- TASK BRIEF:
Give back the data below exactly as it was given.

- DATASET EXTRACT:
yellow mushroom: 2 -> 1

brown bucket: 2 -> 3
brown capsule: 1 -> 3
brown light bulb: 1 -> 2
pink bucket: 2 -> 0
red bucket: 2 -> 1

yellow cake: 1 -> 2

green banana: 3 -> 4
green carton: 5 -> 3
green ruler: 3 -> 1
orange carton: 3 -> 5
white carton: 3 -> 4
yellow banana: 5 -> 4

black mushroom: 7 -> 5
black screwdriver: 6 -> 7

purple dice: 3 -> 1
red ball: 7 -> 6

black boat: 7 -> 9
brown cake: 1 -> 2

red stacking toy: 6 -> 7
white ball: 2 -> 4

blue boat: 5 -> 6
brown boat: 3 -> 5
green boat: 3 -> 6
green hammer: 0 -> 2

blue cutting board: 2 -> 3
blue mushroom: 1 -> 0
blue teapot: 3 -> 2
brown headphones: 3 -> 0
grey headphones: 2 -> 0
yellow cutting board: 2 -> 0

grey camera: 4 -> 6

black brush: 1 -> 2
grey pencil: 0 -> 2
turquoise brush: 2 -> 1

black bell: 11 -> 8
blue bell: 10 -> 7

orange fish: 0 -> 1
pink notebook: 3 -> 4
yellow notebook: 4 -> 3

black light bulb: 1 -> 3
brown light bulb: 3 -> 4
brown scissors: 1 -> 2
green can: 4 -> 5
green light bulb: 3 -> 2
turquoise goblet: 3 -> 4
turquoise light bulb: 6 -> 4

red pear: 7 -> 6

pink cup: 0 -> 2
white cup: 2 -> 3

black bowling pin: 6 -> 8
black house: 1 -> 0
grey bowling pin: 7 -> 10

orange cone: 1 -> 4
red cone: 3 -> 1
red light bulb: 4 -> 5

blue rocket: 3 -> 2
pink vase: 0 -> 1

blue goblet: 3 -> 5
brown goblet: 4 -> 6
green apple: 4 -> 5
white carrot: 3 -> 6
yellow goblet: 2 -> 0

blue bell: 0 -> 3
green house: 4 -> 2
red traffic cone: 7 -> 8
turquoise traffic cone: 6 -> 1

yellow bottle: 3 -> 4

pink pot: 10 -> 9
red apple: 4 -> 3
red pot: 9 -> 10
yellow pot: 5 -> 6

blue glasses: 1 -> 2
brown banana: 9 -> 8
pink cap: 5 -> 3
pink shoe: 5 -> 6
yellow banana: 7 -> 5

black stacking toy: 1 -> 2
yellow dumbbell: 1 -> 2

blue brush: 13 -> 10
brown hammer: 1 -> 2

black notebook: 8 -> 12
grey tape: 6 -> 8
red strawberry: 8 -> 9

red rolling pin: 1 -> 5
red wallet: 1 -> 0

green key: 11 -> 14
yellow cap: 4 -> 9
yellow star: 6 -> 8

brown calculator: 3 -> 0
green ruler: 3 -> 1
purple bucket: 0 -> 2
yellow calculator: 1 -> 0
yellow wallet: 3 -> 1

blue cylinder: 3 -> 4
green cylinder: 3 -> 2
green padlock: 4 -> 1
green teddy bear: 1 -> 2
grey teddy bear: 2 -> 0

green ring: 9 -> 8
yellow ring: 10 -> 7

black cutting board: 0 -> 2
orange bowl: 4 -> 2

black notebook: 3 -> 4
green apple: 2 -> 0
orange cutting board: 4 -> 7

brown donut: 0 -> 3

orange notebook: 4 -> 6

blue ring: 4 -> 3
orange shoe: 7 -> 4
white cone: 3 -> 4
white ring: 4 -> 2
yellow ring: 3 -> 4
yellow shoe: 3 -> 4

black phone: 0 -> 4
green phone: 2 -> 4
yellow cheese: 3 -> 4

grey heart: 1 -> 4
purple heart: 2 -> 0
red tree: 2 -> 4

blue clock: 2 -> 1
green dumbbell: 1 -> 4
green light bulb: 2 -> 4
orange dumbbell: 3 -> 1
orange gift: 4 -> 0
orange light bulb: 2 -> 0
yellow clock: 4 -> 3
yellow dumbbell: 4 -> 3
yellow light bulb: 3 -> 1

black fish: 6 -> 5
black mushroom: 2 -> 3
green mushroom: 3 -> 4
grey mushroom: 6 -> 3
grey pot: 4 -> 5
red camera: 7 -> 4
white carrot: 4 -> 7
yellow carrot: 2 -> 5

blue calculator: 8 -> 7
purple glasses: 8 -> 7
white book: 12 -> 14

- ANSWER BOX:
yellow mushroom: 2 -> 1

brown bucket: 2 -> 3
brown capsule: 1 -> 3
brown light bulb: 1 -> 2
pink bucket: 2 -> 0
red bucket: 2 -> 1

yellow cake: 1 -> 2

green banana: 3 -> 4
green carton: 5 -> 3
green ruler: 3 -> 1
orange carton: 3 -> 5
white carton: 3 -> 4
yellow banana: 5 -> 4

black mushroom: 7 -> 5
black screwdriver: 6 -> 7

purple dice: 3 -> 1
red ball: 7 -> 6

black boat: 7 -> 9
brown cake: 1 -> 2

red stacking toy: 6 -> 7
white ball: 2 -> 4

blue boat: 5 -> 6
brown boat: 3 -> 5
green boat: 3 -> 6
green hammer: 0 -> 2

blue cutting board: 2 -> 3
blue mushroom: 1 -> 0
blue teapot: 3 -> 2
brown headphones: 3 -> 0
grey headphones: 2 -> 0
yellow cutting board: 2 -> 0

grey camera: 4 -> 6

black brush: 1 -> 2
grey pencil: 0 -> 2
turquoise brush: 2 -> 1

black bell: 11 -> 8
blue bell: 10 -> 7

orange fish: 0 -> 1
pink notebook: 3 -> 4
yellow notebook: 4 -> 3

black light bulb: 1 -> 3
brown light bulb: 3 -> 4
brown scissors: 1 -> 2
green can: 4 -> 5
green light bulb: 3 -> 2
turquoise goblet: 3 -> 4
turquoise light bulb: 6 -> 4

red pear: 7 -> 6

pink cup: 0 -> 2
white cup: 2 -> 3

black bowling pin: 6 -> 8
black house: 1 -> 0
grey bowling pin: 7 -> 10

orange cone: 1 -> 4
red cone: 3 -> 1
red light bulb: 4 -> 5

blue rocket: 3 -> 2
pink vase: 0 -> 1

blue goblet: 3 -> 5
brown goblet: 4 -> 6
green apple: 4 -> 5
white carrot: 3 -> 6
yellow goblet: 2 -> 0

blue bell: 0 -> 3
green house: 4 -> 2
red traffic cone: 7 -> 8
turquoise traffic cone: 6 -> 1

yellow bottle: 3 -> 4

pink pot: 10 -> 9
red apple: 4 -> 3
red pot: 9 -> 10
yellow pot: 5 -> 6

blue glasses: 1 -> 2
brown banana: 9 -> 8
pink cap: 5 -> 3
pink shoe: 5 -> 6
yellow banana: 7 -> 5

black stacking toy: 1 -> 2
yellow dumbbell: 1 -> 2

blue brush: 13 -> 10
brown hammer: 1 -> 2

black notebook: 8 -> 12
grey tape: 6 -> 8
red strawberry: 8 -> 9

red rolling pin: 1 -> 5
red wallet: 1 -> 0

green key: 11 -> 14
yellow cap: 4 -> 9
yellow star: 6 -> 8

brown calculator: 3 -> 0
green ruler: 3 -> 1
purple bucket: 0 -> 2
yellow calculator: 1 -> 0
yellow wallet: 3 -> 1

blue cylinder: 3 -> 4
green cylinder: 3 -> 2
green padlock: 4 -> 1
green teddy bear: 1 -> 2
grey teddy bear: 2 -> 0

green ring: 9 -> 8
yellow ring: 10 -> 7

black cutting board: 0 -> 2
orange bowl: 4 -> 2

black notebook: 3 -> 4
green apple: 2 -> 0
orange cutting board: 4 -> 7

brown donut: 0 -> 3

orange notebook: 4 -> 6

blue ring: 4 -> 3
orange shoe: 7 -> 4
white cone: 3 -> 4
white ring: 4 -> 2
yellow ring: 3 -> 4
yellow shoe: 3 -> 4

black phone: 0 -> 4
green phone: 2 -> 4
yellow cheese: 3 -> 4

grey heart: 1 -> 4
purple heart: 2 -> 0
red tree: 2 -> 4

blue clock: 2 -> 1
green dumbbell: 1 -> 4
green light bulb: 2 -> 4
orange dumbbell: 3 -> 1
orange gift: 4 -> 0
orange light bulb: 2 -> 0
yellow clock: 4 -> 3
yellow dumbbell: 4 -> 3
yellow light bulb: 3 -> 1

black fish: 6 -> 5
black mushroom: 2 -> 3
green mushroom: 3 -> 4
grey mushroom: 6 -> 3
grey pot: 4 -> 5
red camera: 7 -> 4
white carrot: 4 -> 7
yellow carrot: 2 -> 5

blue calculator: 8 -> 7
purple glasses: 8 -> 7
white book: 12 -> 14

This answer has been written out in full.